Job item - With pictures omitted, the line containing "none -> orange domino [86,446,163,502]" and all later lines of the records below are to be restated word for word.
_ _ _ _ _
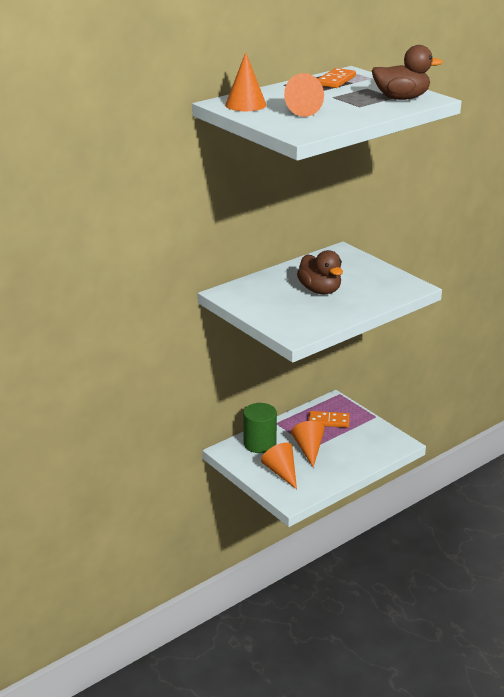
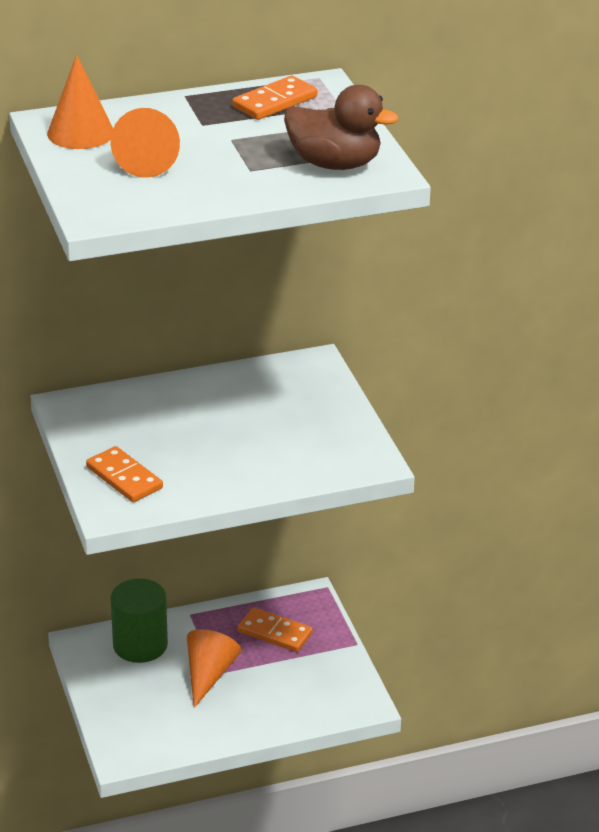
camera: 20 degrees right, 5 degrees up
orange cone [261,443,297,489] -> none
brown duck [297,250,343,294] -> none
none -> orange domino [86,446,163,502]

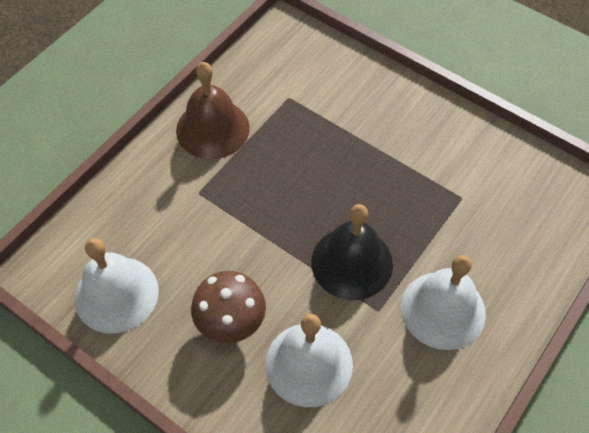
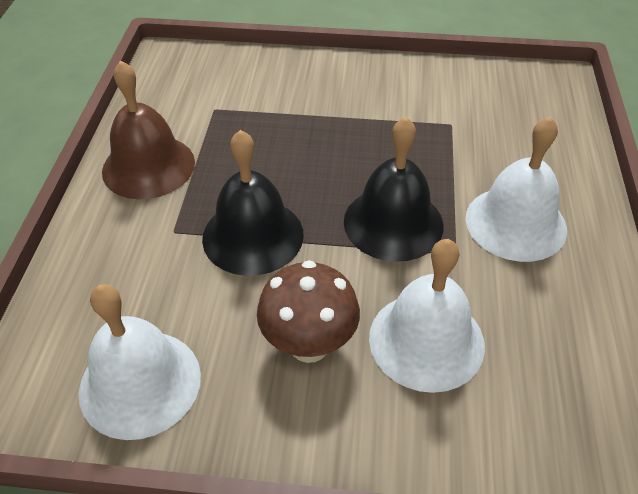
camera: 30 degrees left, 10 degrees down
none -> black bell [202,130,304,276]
_ _ _ _ _
Response -
none -> orange domino [86,446,163,502]

camera: 30 degrees left, 10 degrees down
none -> black bell [202,130,304,276]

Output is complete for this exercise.